»»
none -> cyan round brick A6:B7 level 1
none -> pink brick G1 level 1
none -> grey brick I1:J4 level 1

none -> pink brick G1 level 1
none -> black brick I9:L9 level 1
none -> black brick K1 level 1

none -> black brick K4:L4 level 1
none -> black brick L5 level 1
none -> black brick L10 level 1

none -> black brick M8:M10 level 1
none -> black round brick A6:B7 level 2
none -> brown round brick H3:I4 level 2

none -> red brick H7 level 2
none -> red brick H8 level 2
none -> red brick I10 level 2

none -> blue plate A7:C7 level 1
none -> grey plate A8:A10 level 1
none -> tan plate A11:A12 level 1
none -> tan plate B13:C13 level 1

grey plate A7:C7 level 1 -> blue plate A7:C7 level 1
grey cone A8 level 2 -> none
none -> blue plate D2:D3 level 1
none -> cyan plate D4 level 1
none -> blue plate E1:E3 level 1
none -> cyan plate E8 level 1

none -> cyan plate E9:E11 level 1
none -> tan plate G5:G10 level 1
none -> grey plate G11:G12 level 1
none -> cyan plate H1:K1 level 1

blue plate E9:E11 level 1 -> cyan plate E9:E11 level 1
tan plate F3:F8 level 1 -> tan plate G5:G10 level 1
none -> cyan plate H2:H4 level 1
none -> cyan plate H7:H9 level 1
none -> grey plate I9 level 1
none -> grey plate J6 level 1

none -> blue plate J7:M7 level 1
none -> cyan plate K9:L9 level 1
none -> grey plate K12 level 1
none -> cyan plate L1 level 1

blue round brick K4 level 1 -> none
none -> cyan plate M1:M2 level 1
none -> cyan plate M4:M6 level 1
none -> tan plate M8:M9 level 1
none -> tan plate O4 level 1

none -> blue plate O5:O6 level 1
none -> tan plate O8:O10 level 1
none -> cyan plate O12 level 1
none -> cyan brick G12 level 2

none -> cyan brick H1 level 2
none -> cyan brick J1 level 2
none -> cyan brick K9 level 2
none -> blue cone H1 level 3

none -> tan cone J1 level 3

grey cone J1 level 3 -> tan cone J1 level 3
««
Pull out all lines containing the word "black" from the entries above.

Result for this task:
none -> black brick I9:L9 level 1
none -> black brick K1 level 1
none -> black brick K4:L4 level 1
none -> black brick L5 level 1
none -> black brick L10 level 1
none -> black brick M8:M10 level 1
none -> black round brick A6:B7 level 2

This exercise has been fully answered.